▶ What you have to do
From the first line to the last, retype everything below exactly, minus the pictures.

▶ Provided records
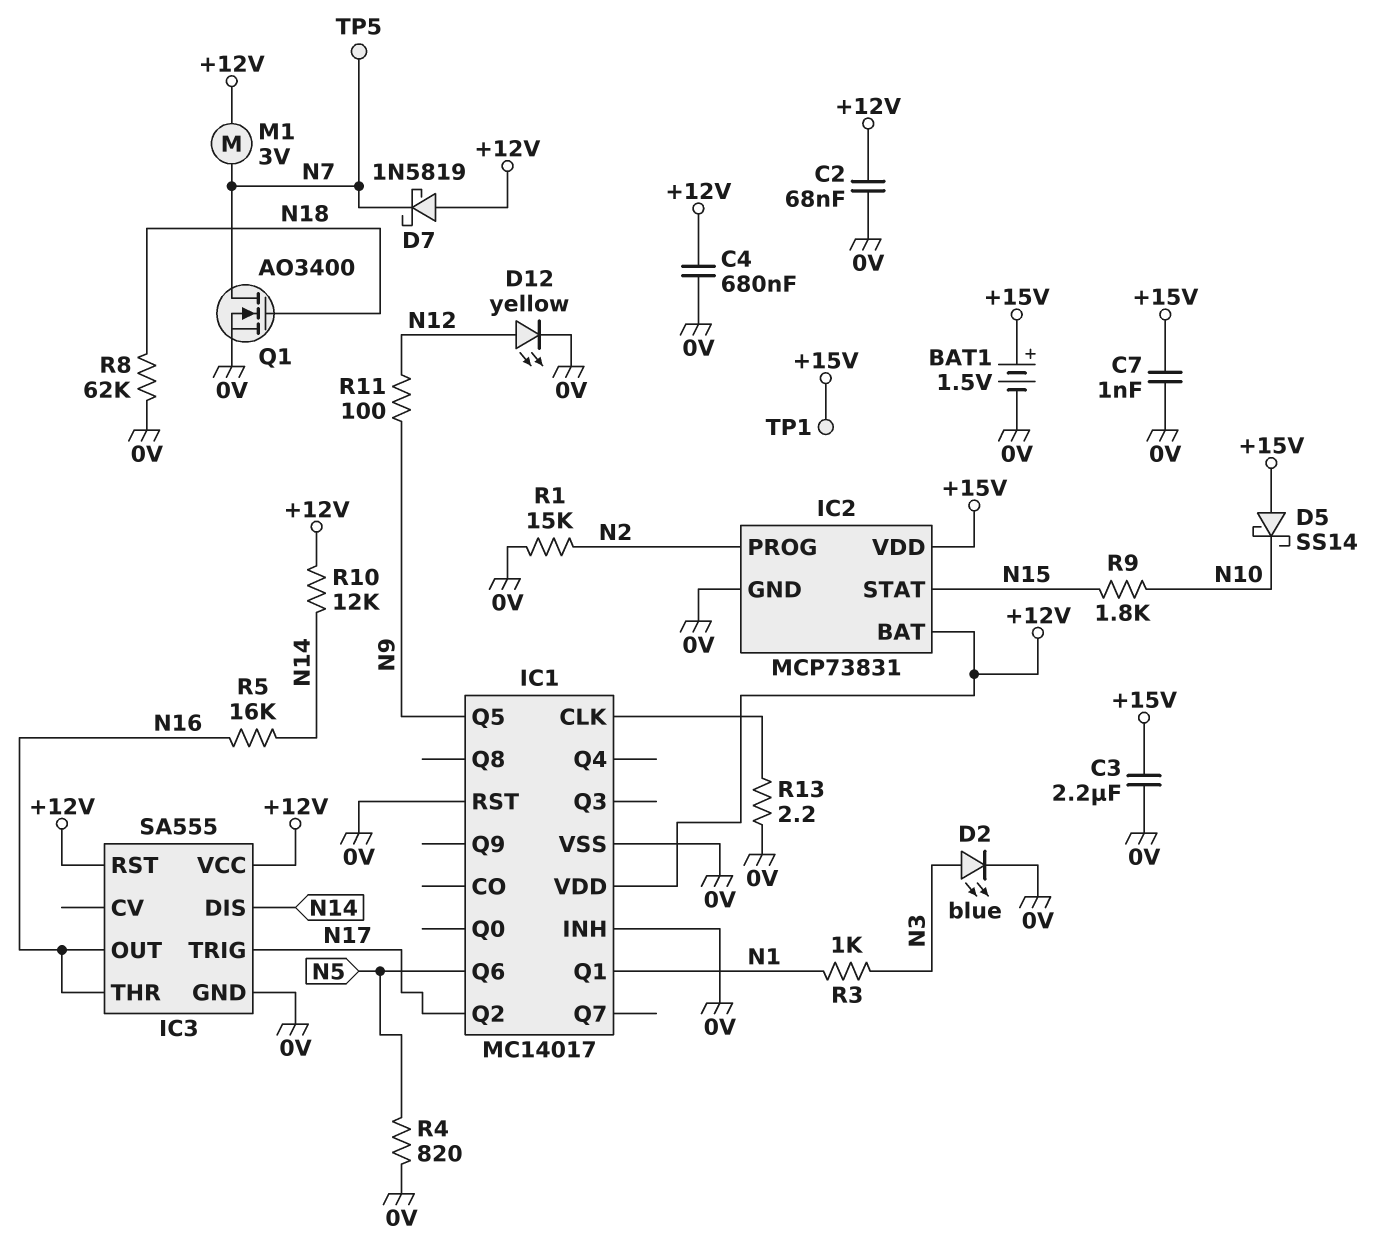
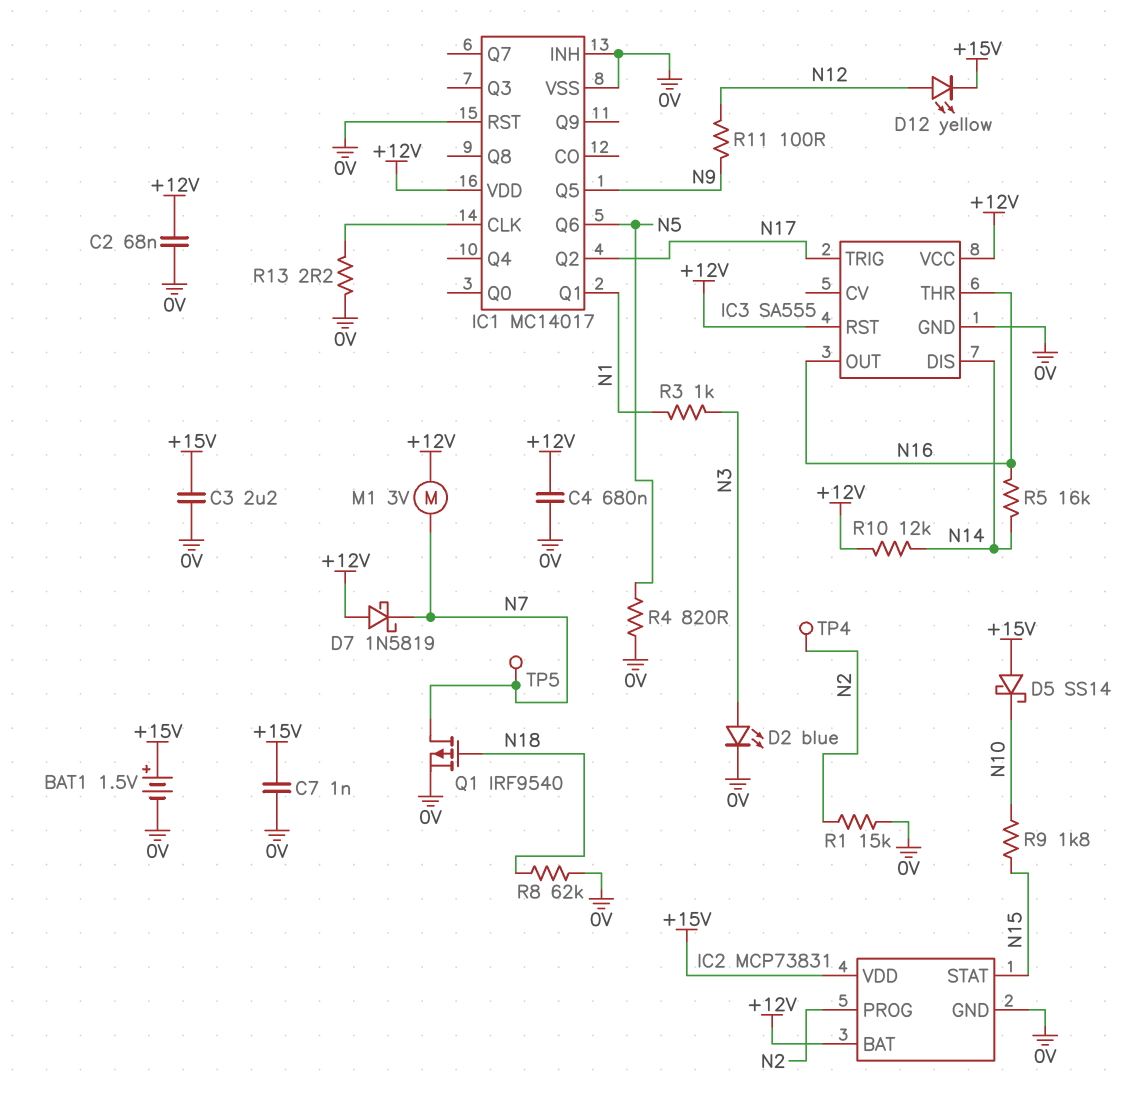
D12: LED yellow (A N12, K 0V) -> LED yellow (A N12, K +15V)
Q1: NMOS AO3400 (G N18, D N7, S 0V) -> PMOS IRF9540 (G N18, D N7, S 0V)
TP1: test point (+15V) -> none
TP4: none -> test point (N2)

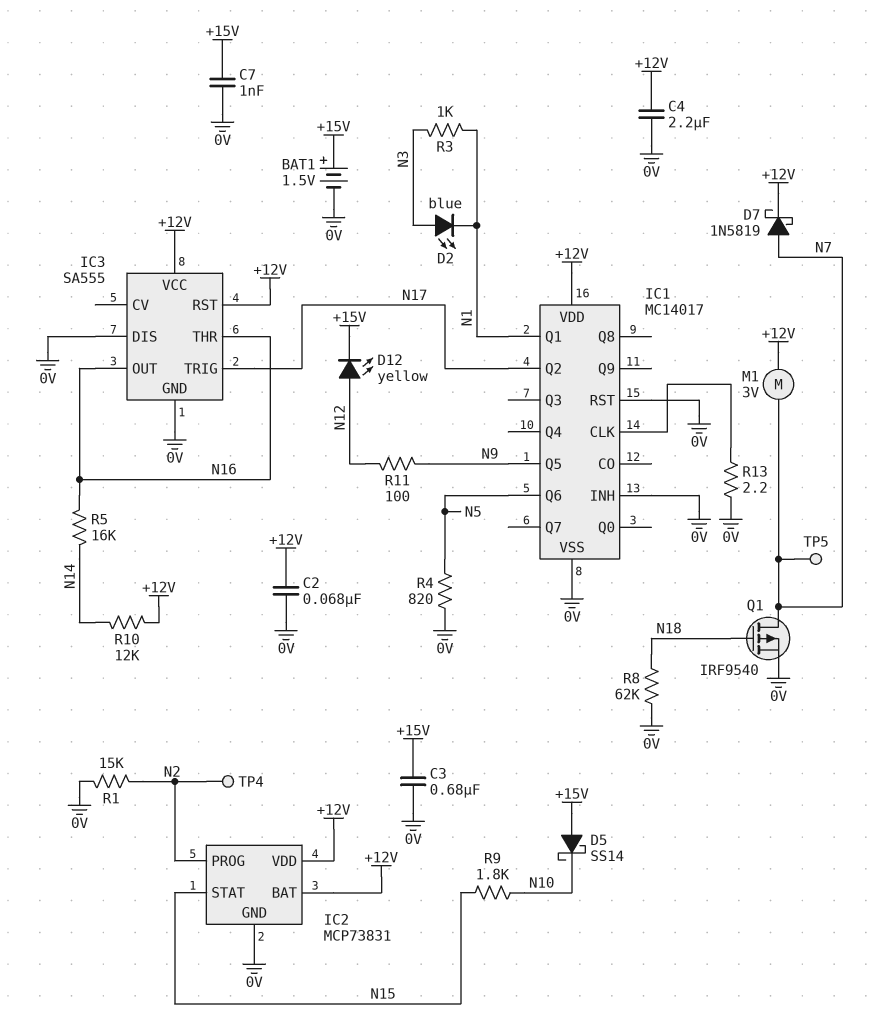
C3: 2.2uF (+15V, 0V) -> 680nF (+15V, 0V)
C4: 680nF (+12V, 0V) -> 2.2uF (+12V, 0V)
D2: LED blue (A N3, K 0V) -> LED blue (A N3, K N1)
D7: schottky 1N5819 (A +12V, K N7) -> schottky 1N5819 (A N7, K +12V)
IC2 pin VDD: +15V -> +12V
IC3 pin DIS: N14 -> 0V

▶ Response
D12: LED yellow (A N12, K 0V) -> LED yellow (A N12, K +15V)
Q1: NMOS AO3400 (G N18, D N7, S 0V) -> PMOS IRF9540 (G N18, D N7, S 0V)
TP1: test point (+15V) -> none
TP4: none -> test point (N2)

C3: 2.2uF (+15V, 0V) -> 680nF (+15V, 0V)
C4: 680nF (+12V, 0V) -> 2.2uF (+12V, 0V)
D2: LED blue (A N3, K 0V) -> LED blue (A N3, K N1)
D7: schottky 1N5819 (A +12V, K N7) -> schottky 1N5819 (A N7, K +12V)
IC2 pin VDD: +15V -> +12V
IC3 pin DIS: N14 -> 0V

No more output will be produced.